WORK REQUIRED: Could you return every record below word for word, leaving out the pictures?
═══ INFORMATION PROVIDED ═══
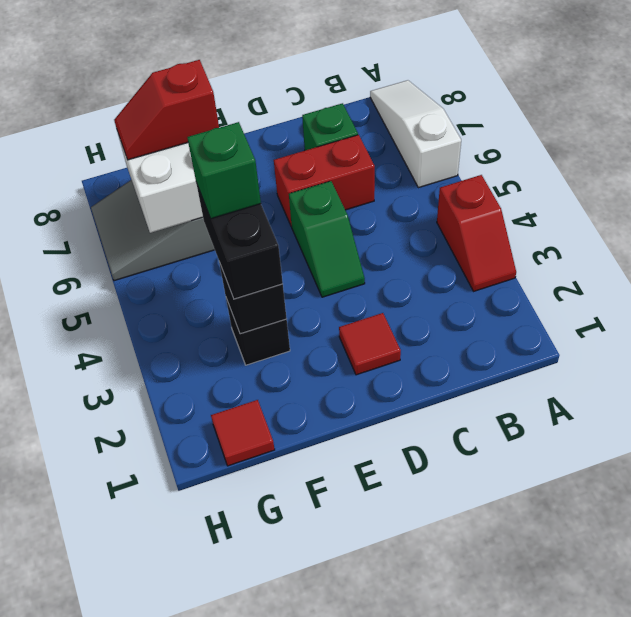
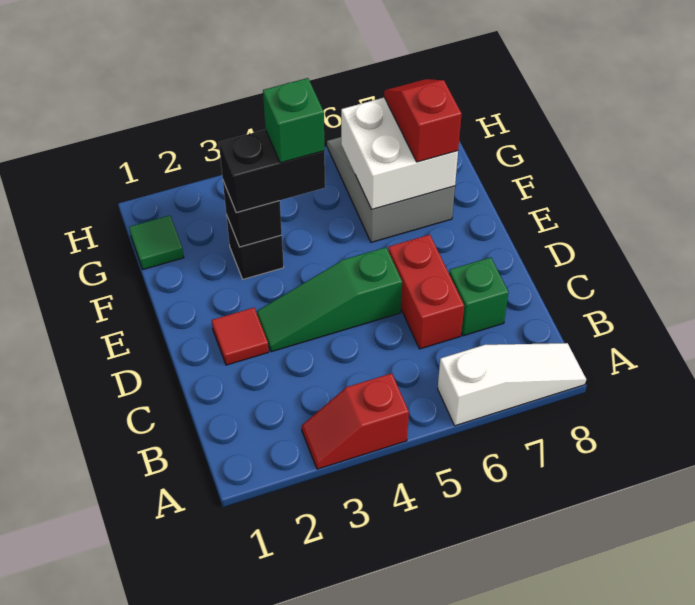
green slope D4:D5 level 1 top 5 -> green slope D3:D5 level 1 top 5
red tile G1 level 1 -> green tile G1 level 1

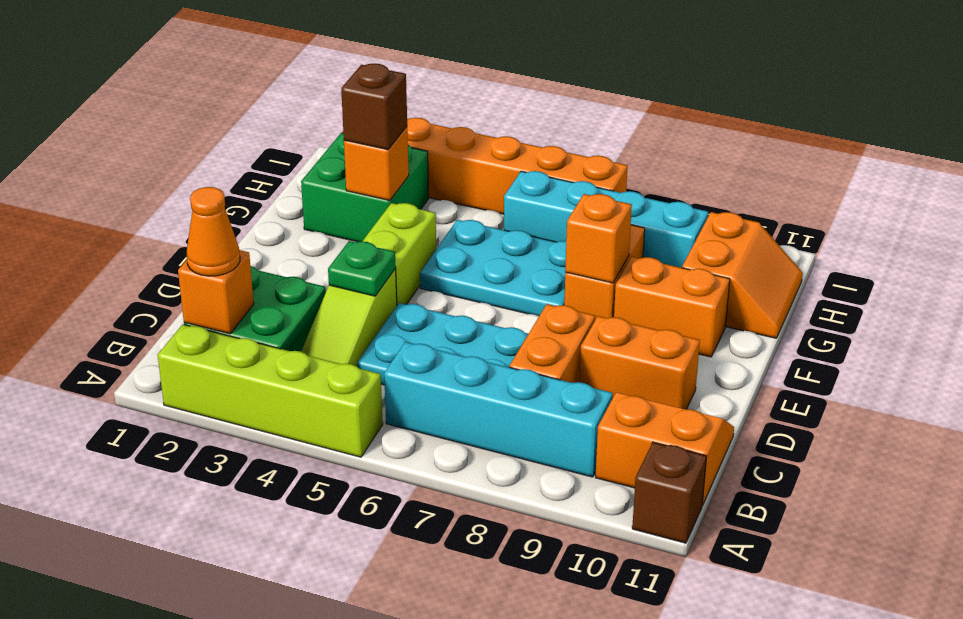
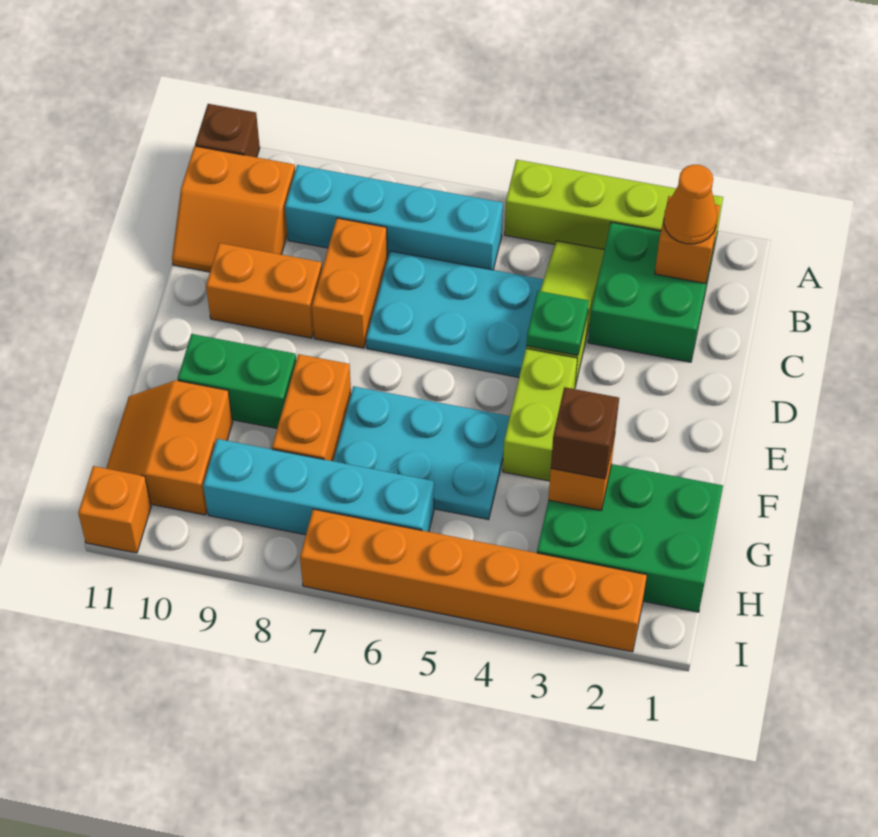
orange brick F8 level 2 -> orange brick I11 level 1
orange brick F9:F10 level 1 -> green brick F9:F10 level 1
green brick G2:H3 level 1 -> green brick G1:H3 level 1

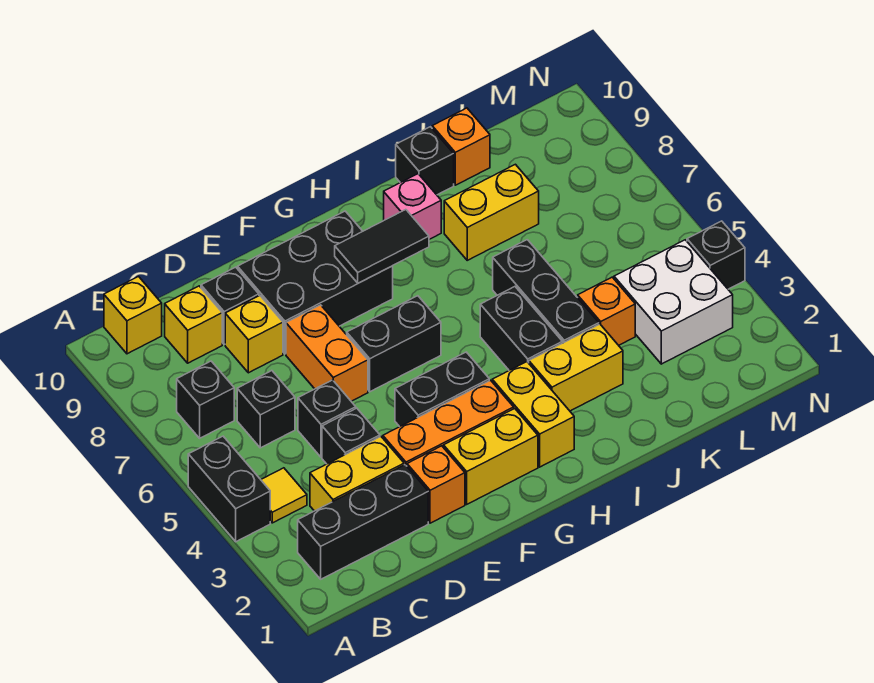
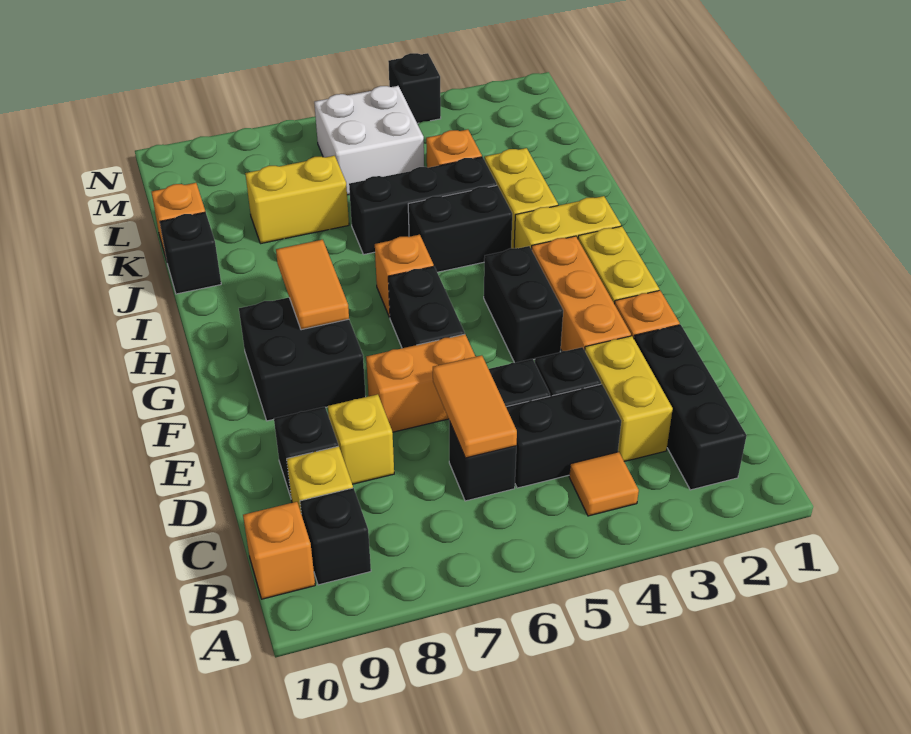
black brick A4:A5 level 1 -> black brick C4:C5 level 1
yellow tile B4 level 1 -> orange tile B4 level 1
black brick B7 level 1 -> black brick B9 level 1
yellow brick B10 level 1 -> orange brick B10 level 1
none -> orange tile C6:D6 level 2
black brick E8:G9 level 1 -> black brick F8:G9 level 1
black tile G8:H8 level 2 -> orange tile G8:H8 level 2
none -> orange brick H6 level 1
pink brick I9 level 1 -> none
yellow brick J8:K8 level 1 -> yellow brick K7:K8 level 1
white brick L3:M4 level 1 -> white brick L5:M6 level 1

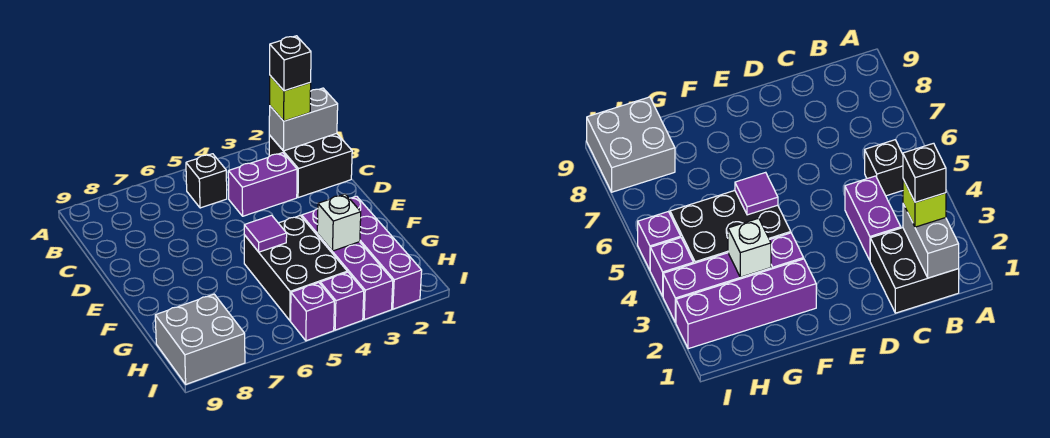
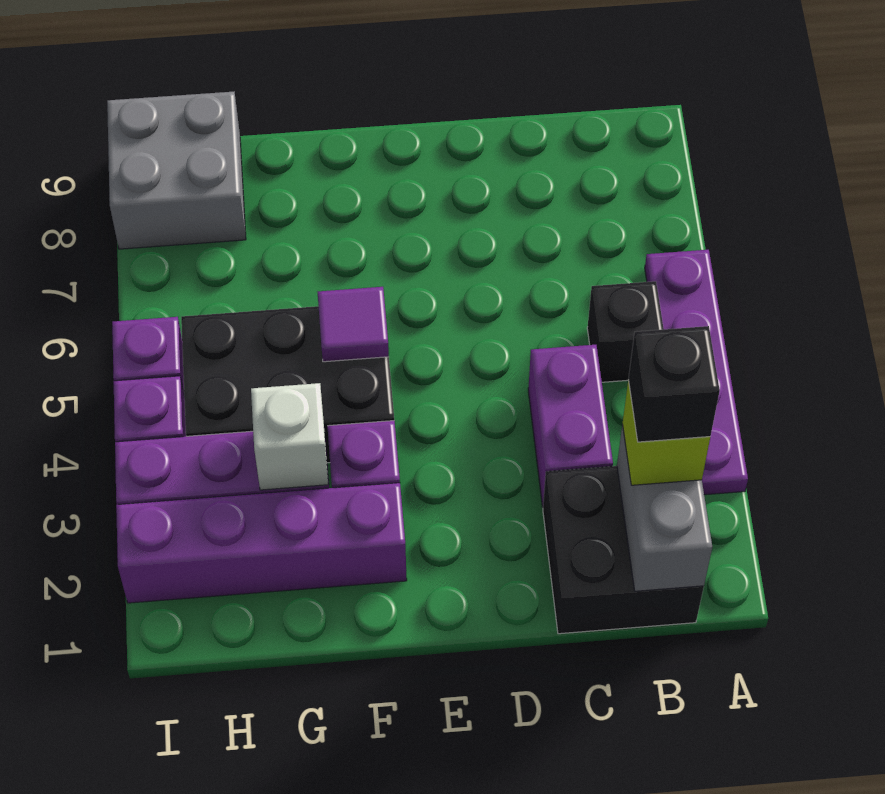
none -> purple plate A3:A6 level 1

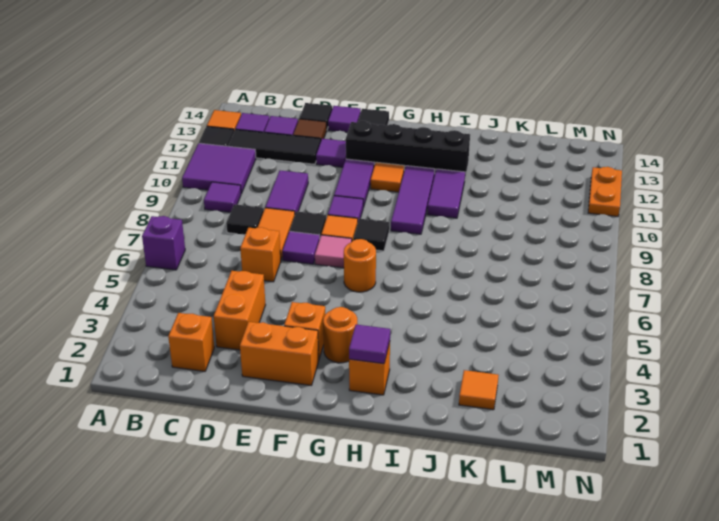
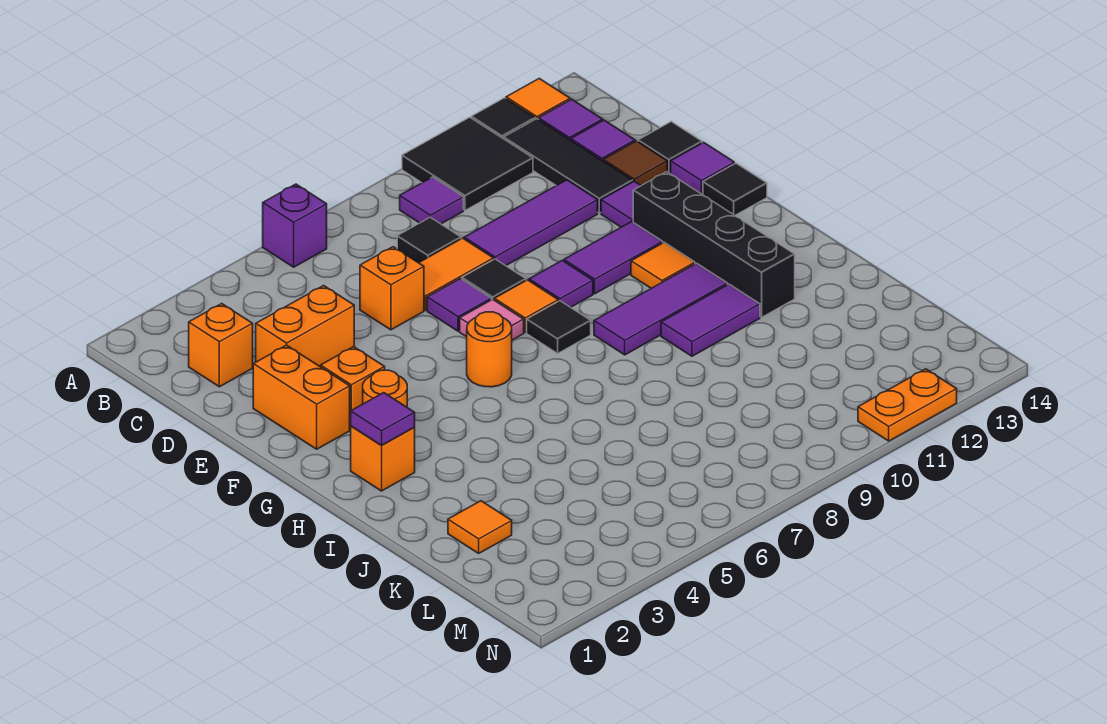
purple tile A10:B11 level 1 -> black tile A10:B11 level 1
purple tile D9:D10 level 1 -> purple tile D9:D11 level 1

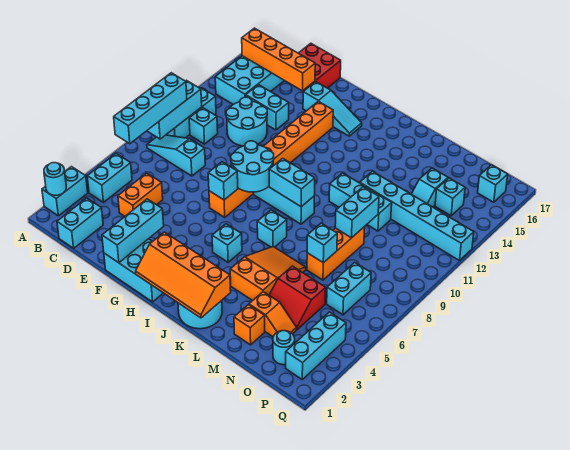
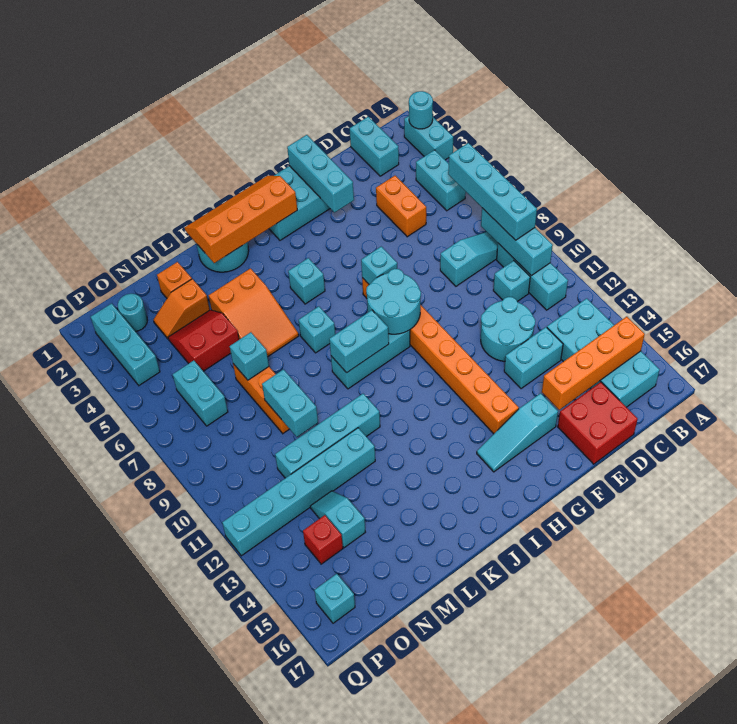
cyan brick K11:M11 level 1 -> cyan brick K11:N11 level 1
cyan brick O14 level 1 -> red brick O14 level 1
═══
COMPLETED EXERCISE:
green slope D4:D5 level 1 top 5 -> green slope D3:D5 level 1 top 5
red tile G1 level 1 -> green tile G1 level 1

orange brick F8 level 2 -> orange brick I11 level 1
orange brick F9:F10 level 1 -> green brick F9:F10 level 1
green brick G2:H3 level 1 -> green brick G1:H3 level 1

black brick A4:A5 level 1 -> black brick C4:C5 level 1
yellow tile B4 level 1 -> orange tile B4 level 1
black brick B7 level 1 -> black brick B9 level 1
yellow brick B10 level 1 -> orange brick B10 level 1
none -> orange tile C6:D6 level 2
black brick E8:G9 level 1 -> black brick F8:G9 level 1
black tile G8:H8 level 2 -> orange tile G8:H8 level 2
none -> orange brick H6 level 1
pink brick I9 level 1 -> none
yellow brick J8:K8 level 1 -> yellow brick K7:K8 level 1
white brick L3:M4 level 1 -> white brick L5:M6 level 1

none -> purple plate A3:A6 level 1

purple tile A10:B11 level 1 -> black tile A10:B11 level 1
purple tile D9:D10 level 1 -> purple tile D9:D11 level 1

cyan brick K11:M11 level 1 -> cyan brick K11:N11 level 1
cyan brick O14 level 1 -> red brick O14 level 1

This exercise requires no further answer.